(WHAT YOU WILL DO):
Find every line in the records below that holds the word "minus", and copy it out.

(INPUT FOR THIS TASK):
____

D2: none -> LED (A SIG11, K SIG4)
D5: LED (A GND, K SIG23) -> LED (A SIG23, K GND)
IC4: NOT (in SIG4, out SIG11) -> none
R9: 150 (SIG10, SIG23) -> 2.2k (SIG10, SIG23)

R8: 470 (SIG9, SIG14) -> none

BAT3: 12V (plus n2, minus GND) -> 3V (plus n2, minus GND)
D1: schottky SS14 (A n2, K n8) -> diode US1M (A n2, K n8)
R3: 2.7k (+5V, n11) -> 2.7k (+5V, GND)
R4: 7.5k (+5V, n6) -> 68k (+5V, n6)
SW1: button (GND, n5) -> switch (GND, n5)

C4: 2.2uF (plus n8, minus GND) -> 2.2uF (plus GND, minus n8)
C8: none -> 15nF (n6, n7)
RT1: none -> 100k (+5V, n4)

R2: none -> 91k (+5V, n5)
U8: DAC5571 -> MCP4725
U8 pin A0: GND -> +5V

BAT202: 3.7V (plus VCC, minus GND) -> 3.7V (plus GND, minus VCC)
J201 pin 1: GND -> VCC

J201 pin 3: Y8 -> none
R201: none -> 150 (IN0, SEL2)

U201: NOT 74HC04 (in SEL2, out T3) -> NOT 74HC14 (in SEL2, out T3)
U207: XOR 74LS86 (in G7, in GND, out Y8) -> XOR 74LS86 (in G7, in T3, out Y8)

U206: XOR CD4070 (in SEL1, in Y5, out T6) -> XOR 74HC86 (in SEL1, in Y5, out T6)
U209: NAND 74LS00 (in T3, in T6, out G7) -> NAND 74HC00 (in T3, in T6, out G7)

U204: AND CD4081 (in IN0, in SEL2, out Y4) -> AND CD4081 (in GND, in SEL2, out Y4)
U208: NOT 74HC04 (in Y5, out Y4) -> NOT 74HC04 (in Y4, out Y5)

____

(ANSWER BOX):
BAT3: 12V (plus n2, minus GND) -> 3V (plus n2, minus GND)
C4: 2.2uF (plus n8, minus GND) -> 2.2uF (plus GND, minus n8)
BAT202: 3.7V (plus VCC, minus GND) -> 3.7V (plus GND, minus VCC)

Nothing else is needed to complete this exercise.